_Change detection data_.
● ● ● ● ● ● ●
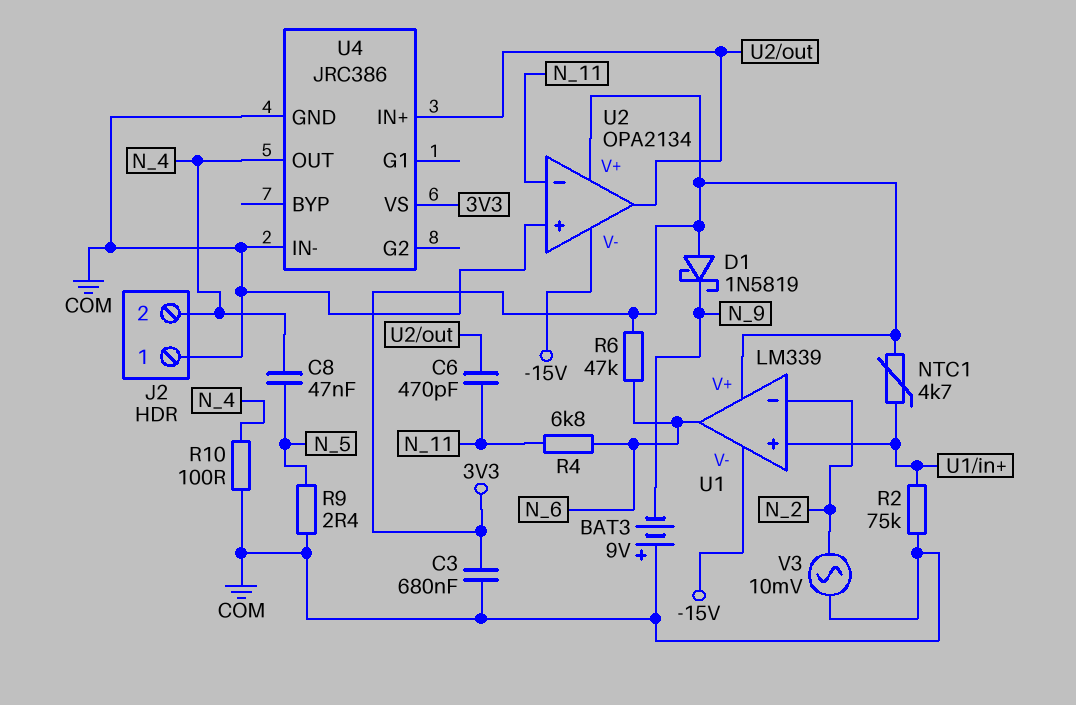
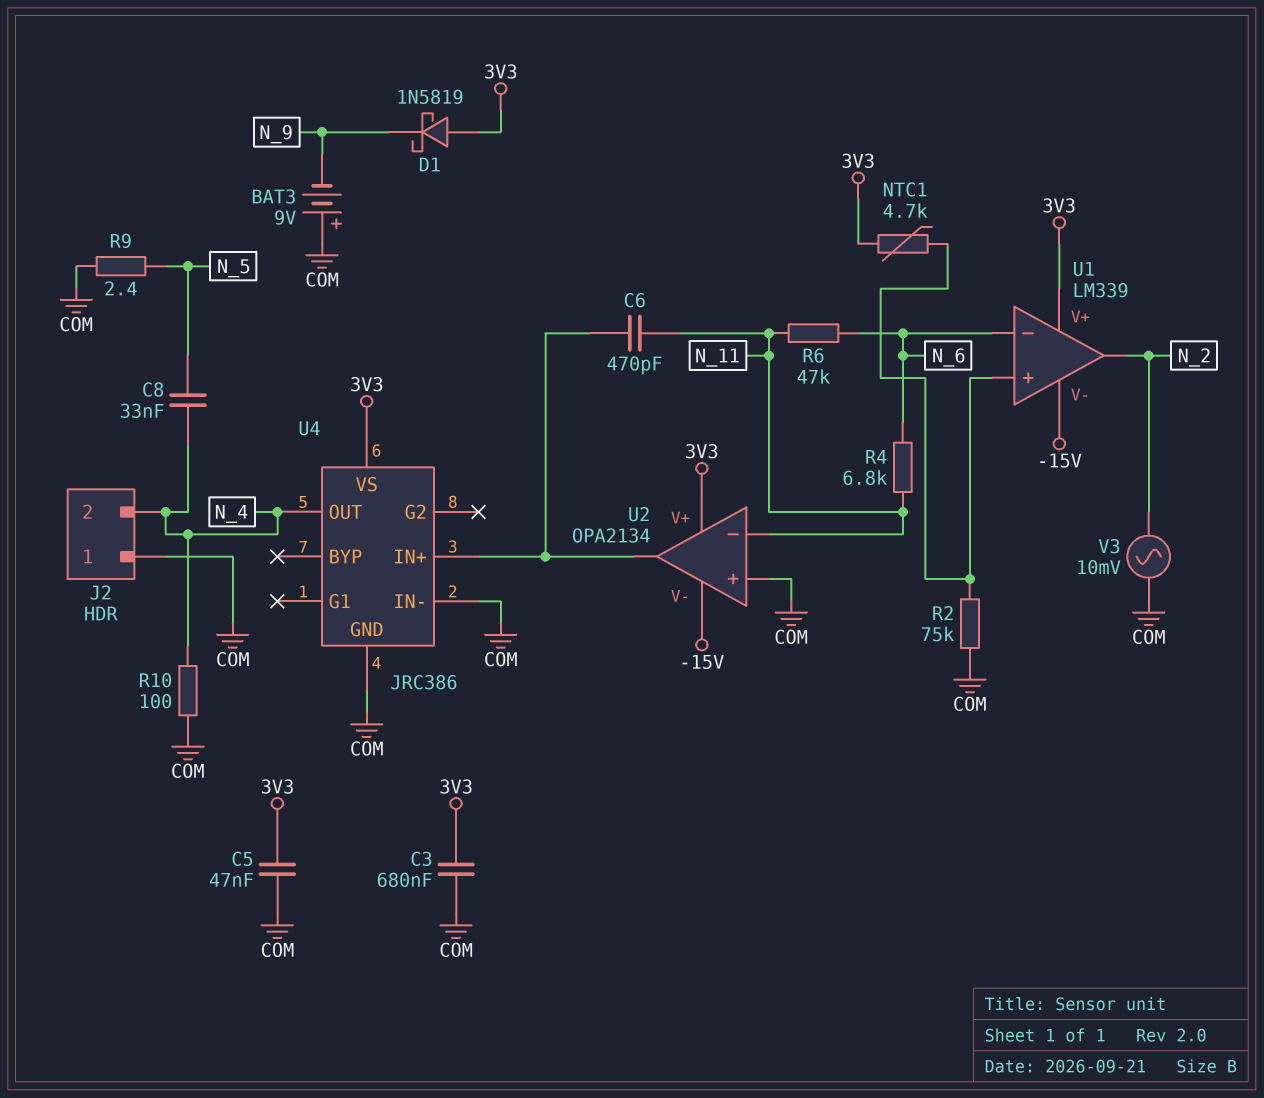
C5: none -> 47nF (3V3, COM)
C8: 47nF (N_4, N_5) -> 33nF (N_4, N_5)
R6: 47k (3V3, N_6) -> 47k (N_6, N_11)
U1 pin in-: N_2 -> N_6
U1 pin out: N_6 -> N_2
● ● ● ● ● ● ●
_Task directions_.
Output the data above verbatim, pictures excluded.

_Written solution_.
C5: none -> 47nF (3V3, COM)
C8: 47nF (N_4, N_5) -> 33nF (N_4, N_5)
R6: 47k (3V3, N_6) -> 47k (N_6, N_11)
U1 pin in-: N_2 -> N_6
U1 pin out: N_6 -> N_2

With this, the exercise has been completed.